What is being asked -
Restate word for word every entry that appears below, skipping its pictures.

::: Data supplied

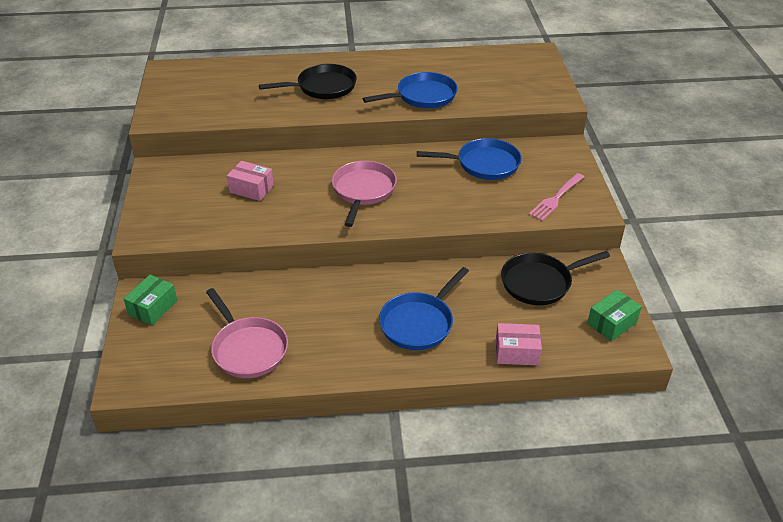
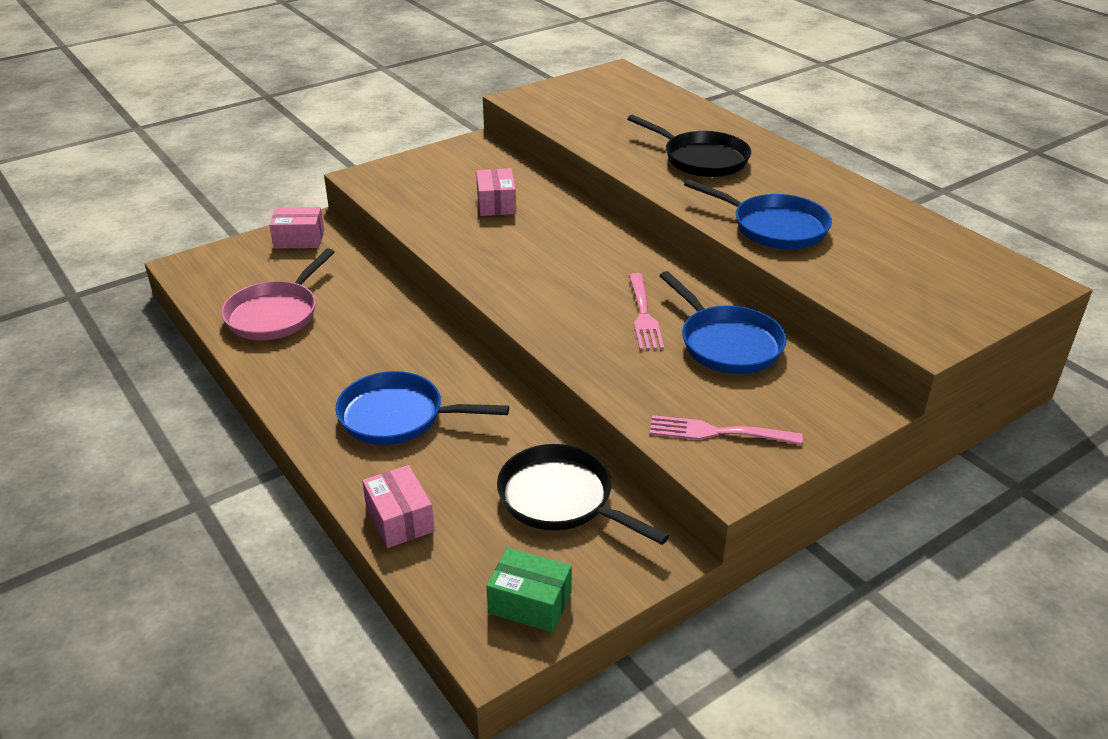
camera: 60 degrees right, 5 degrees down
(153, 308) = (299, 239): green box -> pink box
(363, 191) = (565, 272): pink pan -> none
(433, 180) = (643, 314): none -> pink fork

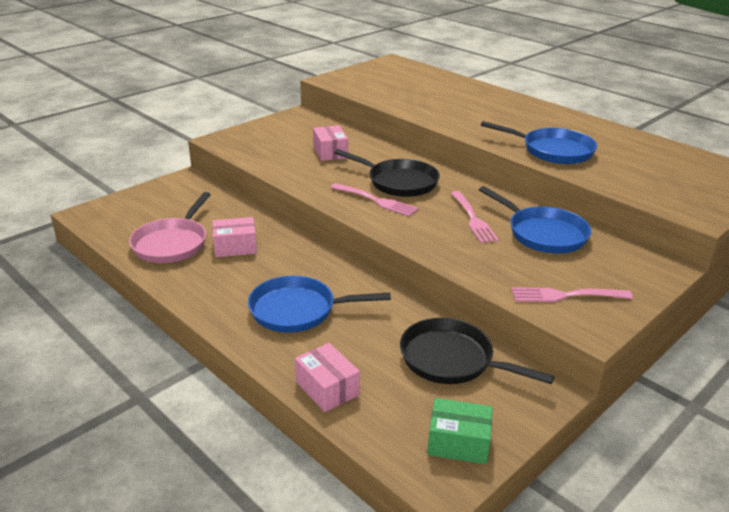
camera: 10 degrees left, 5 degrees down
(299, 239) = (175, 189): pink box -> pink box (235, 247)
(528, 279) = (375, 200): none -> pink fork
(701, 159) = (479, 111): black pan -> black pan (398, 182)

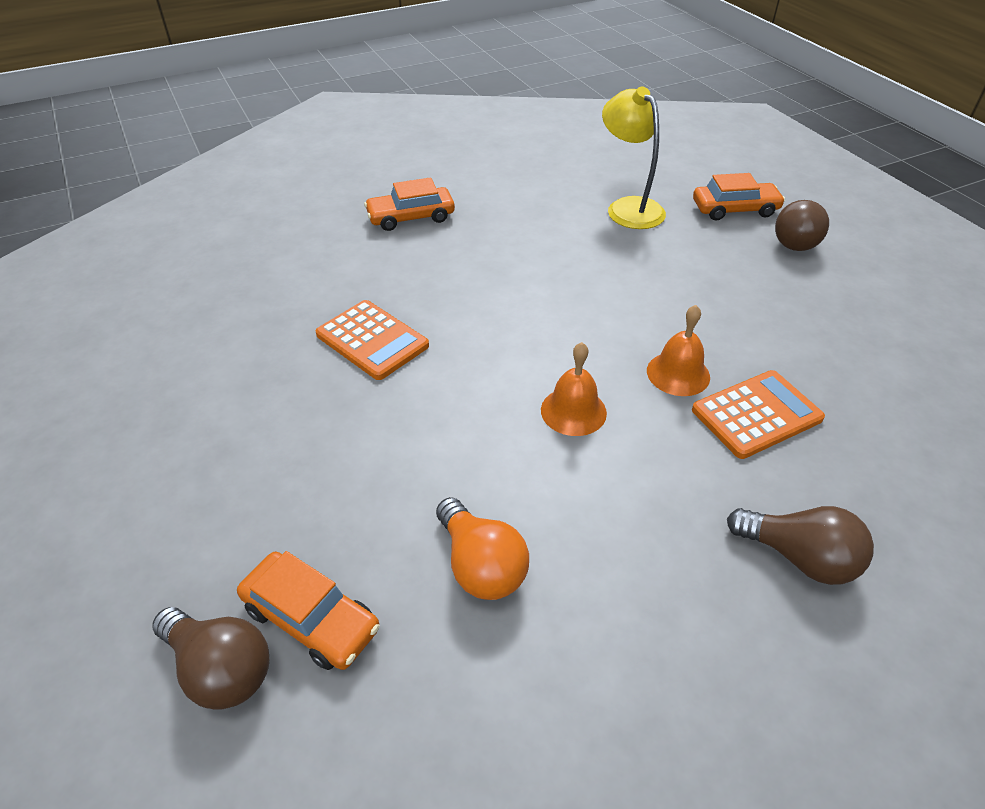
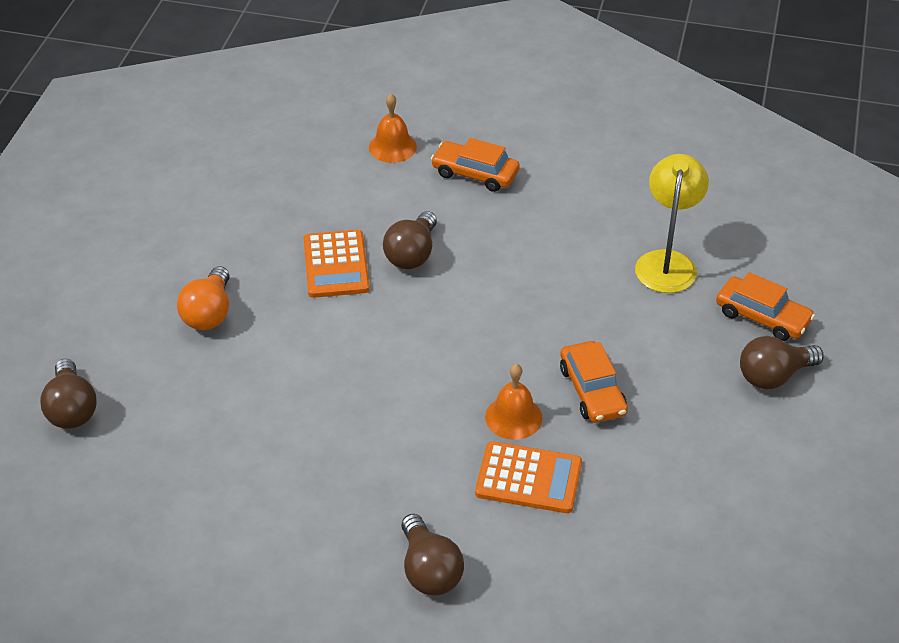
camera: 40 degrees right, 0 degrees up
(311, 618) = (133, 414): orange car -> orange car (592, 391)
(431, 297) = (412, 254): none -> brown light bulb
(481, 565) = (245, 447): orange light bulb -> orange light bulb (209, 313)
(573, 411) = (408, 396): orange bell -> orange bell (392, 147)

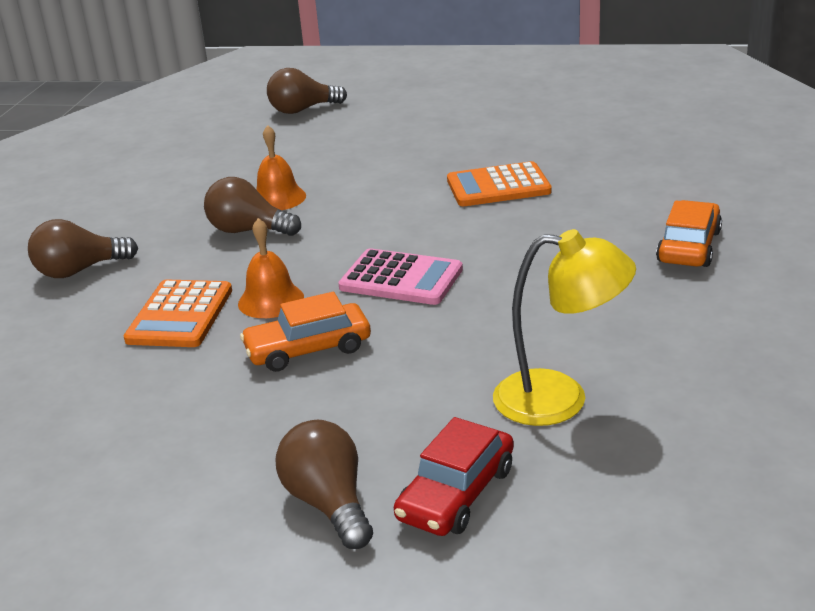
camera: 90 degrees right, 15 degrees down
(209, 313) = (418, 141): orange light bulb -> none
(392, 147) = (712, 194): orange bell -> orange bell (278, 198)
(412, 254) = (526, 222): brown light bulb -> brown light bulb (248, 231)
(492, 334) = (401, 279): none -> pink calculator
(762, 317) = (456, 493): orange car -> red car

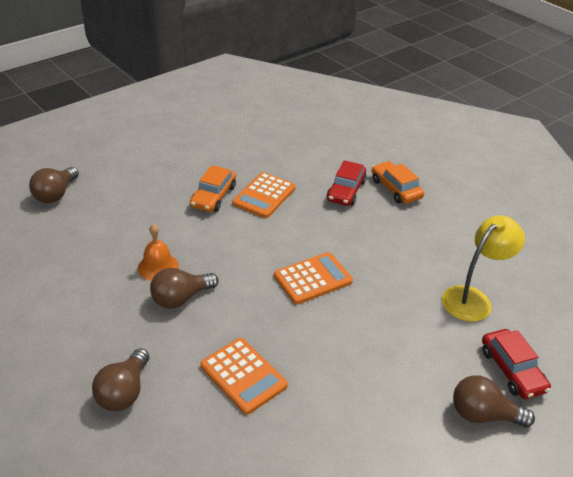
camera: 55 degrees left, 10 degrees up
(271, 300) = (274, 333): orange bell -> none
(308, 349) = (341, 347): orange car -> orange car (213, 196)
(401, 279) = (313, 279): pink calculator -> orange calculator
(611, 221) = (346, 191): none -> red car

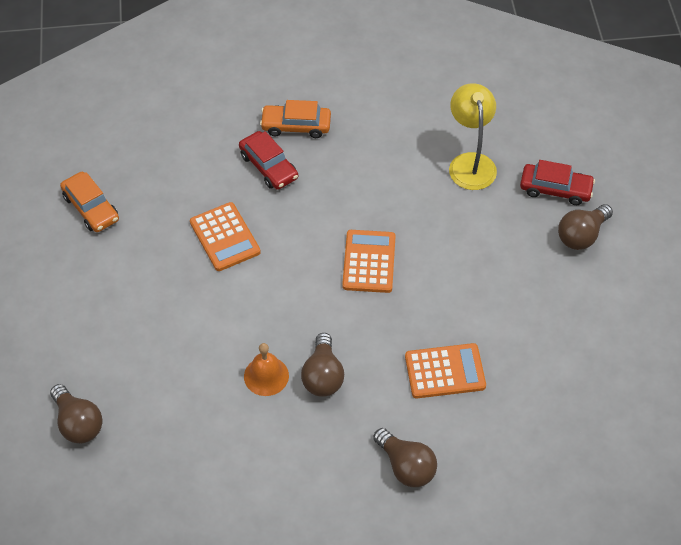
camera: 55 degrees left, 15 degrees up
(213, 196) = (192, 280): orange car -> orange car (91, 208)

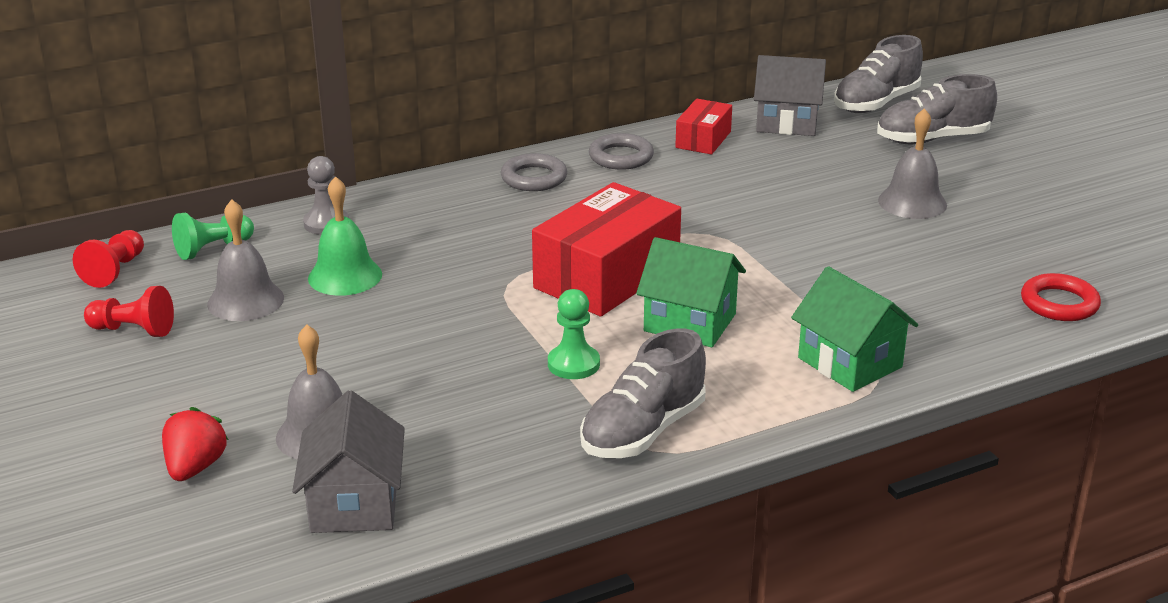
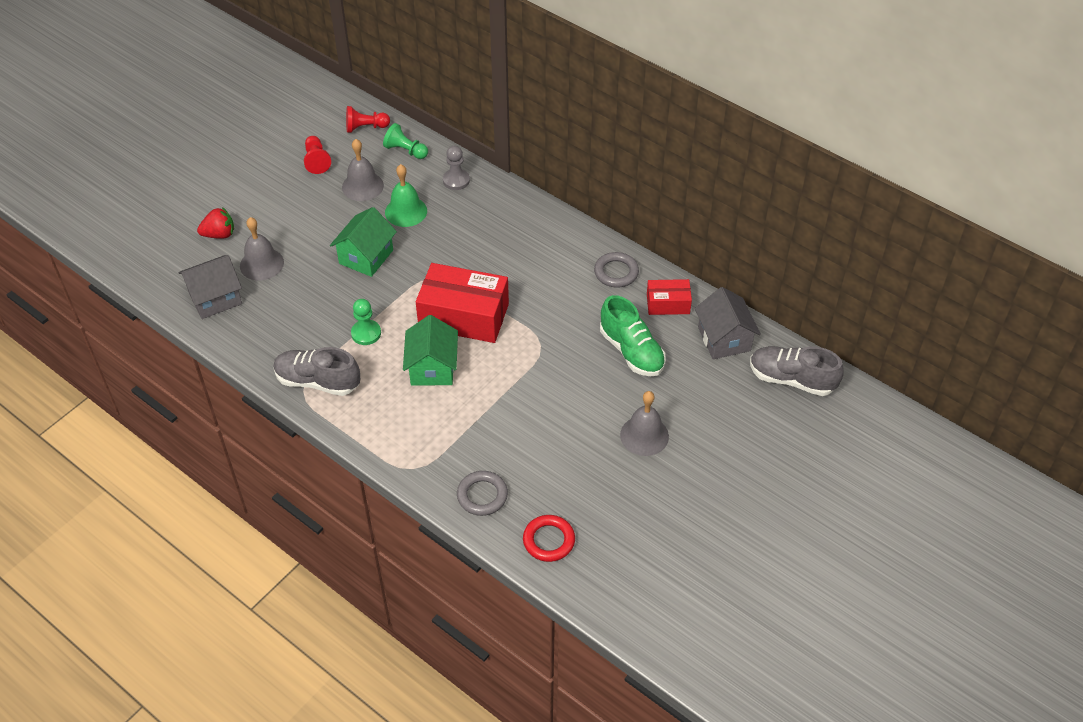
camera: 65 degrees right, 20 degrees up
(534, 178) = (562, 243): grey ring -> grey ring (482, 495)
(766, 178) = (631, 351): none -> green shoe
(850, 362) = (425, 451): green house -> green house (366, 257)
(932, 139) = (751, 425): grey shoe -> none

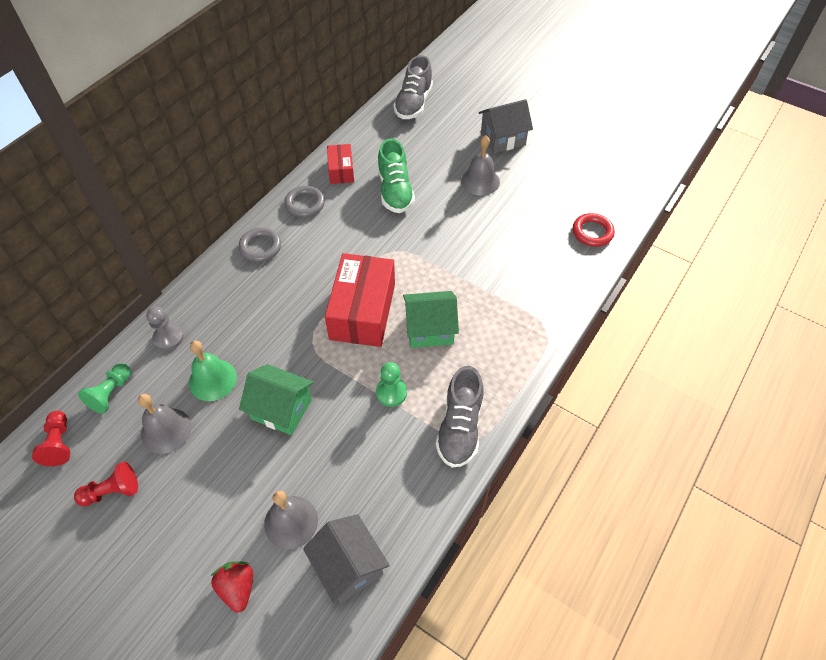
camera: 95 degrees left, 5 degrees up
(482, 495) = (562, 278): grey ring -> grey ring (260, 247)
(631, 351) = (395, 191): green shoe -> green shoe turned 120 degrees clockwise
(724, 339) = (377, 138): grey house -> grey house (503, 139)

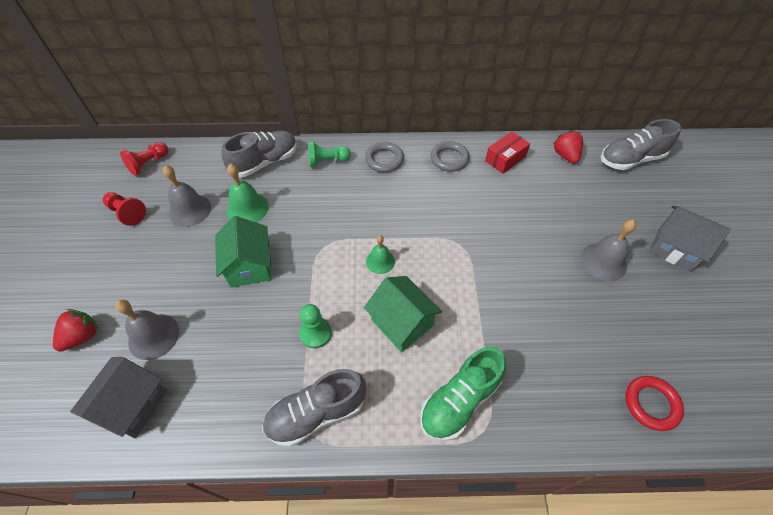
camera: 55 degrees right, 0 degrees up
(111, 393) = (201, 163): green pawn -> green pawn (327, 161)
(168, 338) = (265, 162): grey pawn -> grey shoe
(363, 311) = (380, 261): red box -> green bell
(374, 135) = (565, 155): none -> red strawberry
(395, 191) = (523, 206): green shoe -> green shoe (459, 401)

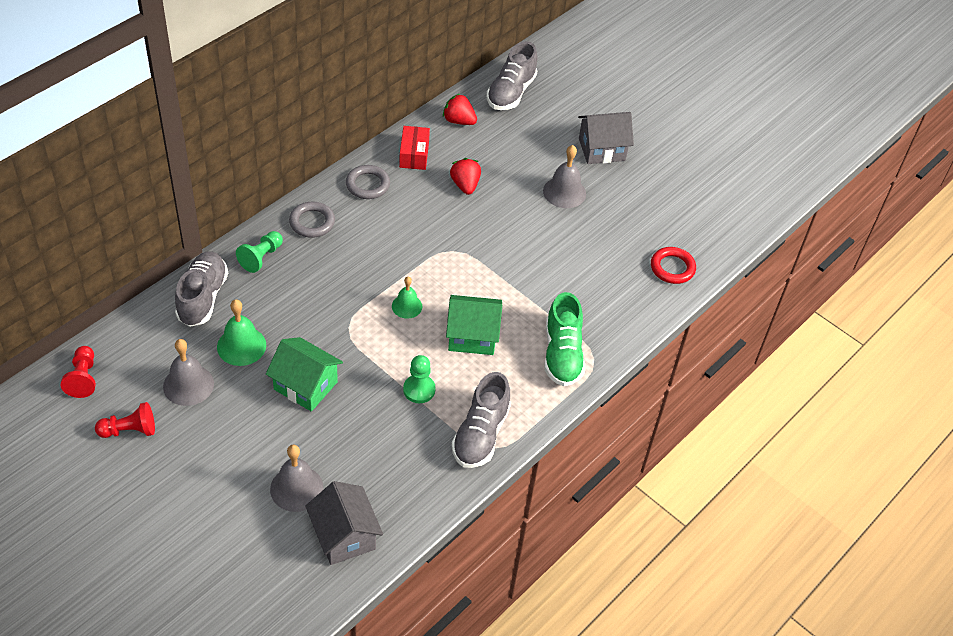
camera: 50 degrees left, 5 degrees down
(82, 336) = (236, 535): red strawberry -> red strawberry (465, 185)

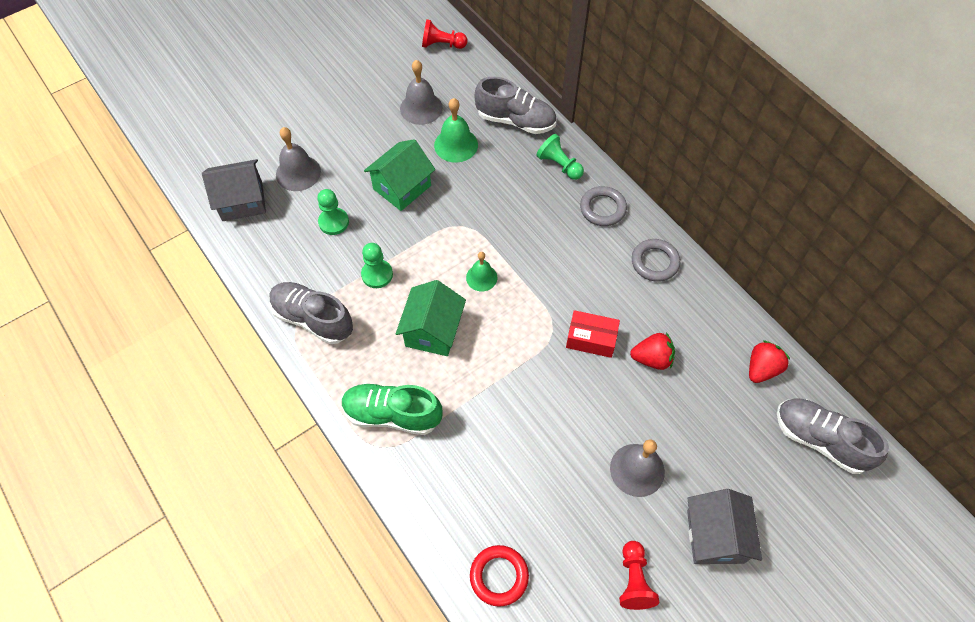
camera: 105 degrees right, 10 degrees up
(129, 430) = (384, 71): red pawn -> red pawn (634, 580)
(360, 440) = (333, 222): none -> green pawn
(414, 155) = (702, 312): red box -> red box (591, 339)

::::::

Answer to the exercise -
camera: 60 degrees right, 5 degrees down
(153, 308) = (299, 239): green box -> pink box
(363, 191) = (565, 272): pink pan -> none
(433, 180) = (643, 314): none -> pink fork

camera: 10 degrees left, 5 degrees down
(299, 239) = (175, 189): pink box -> pink box (235, 247)
(528, 279) = (375, 200): none -> pink fork
(701, 159) = (479, 111): black pan -> black pan (398, 182)

camera: 40 degrees right, 0 degrees up
(311, 618) = (133, 414): orange car -> orange car (592, 391)
(431, 297) = (412, 254): none -> brown light bulb
(481, 565) = (245, 447): orange light bulb -> orange light bulb (209, 313)
(573, 411) = (408, 396): orange bell -> orange bell (392, 147)

camera: 90 degrees right, 15 degrees down
(209, 313) = (418, 141): orange light bulb -> none
(392, 147) = (712, 194): orange bell -> orange bell (278, 198)
(412, 254) = (526, 222): brown light bulb -> brown light bulb (248, 231)
(492, 334) = (401, 279): none -> pink calculator
(762, 317) = (456, 493): orange car -> red car

camera: 55 degrees left, 10 degrees up
(271, 300) = (274, 333): orange bell -> none
(308, 349) = (341, 347): orange car -> orange car (213, 196)
(401, 279) = (313, 279): pink calculator -> orange calculator
(611, 221) = (346, 191): none -> red car

camera: 55 degrees left, 15 degrees up
(213, 196) = (192, 280): orange car -> orange car (91, 208)

camera: 65 degrees right, 20 degrees up
(534, 178) = (562, 243): grey ring -> grey ring (482, 495)
(766, 178) = (631, 351): none -> green shoe
(850, 362) = (425, 451): green house -> green house (366, 257)
(932, 139) = (751, 425): grey shoe -> none

camera: 95 degrees left, 5 degrees up
(482, 495) = (562, 278): grey ring -> grey ring (260, 247)
(631, 351) = (395, 191): green shoe -> green shoe turned 120 degrees clockwise
(724, 339) = (377, 138): grey house -> grey house (503, 139)

camera: 55 degrees right, 0 degrees up
(111, 393) = (201, 163): green pawn -> green pawn (327, 161)
(168, 338) = (265, 162): grey pawn -> grey shoe
(363, 311) = (380, 261): red box -> green bell
(374, 135) = (565, 155): none -> red strawberry
(395, 191) = (523, 206): green shoe -> green shoe (459, 401)

camera: 50 degrees left, 5 degrees down
(82, 336) = (236, 535): red strawberry -> red strawberry (465, 185)

camera: 105 degrees right, 10 degrees up
(129, 430) = (384, 71): red pawn -> red pawn (634, 580)
(360, 440) = (333, 222): none -> green pawn
(414, 155) = (702, 312): red box -> red box (591, 339)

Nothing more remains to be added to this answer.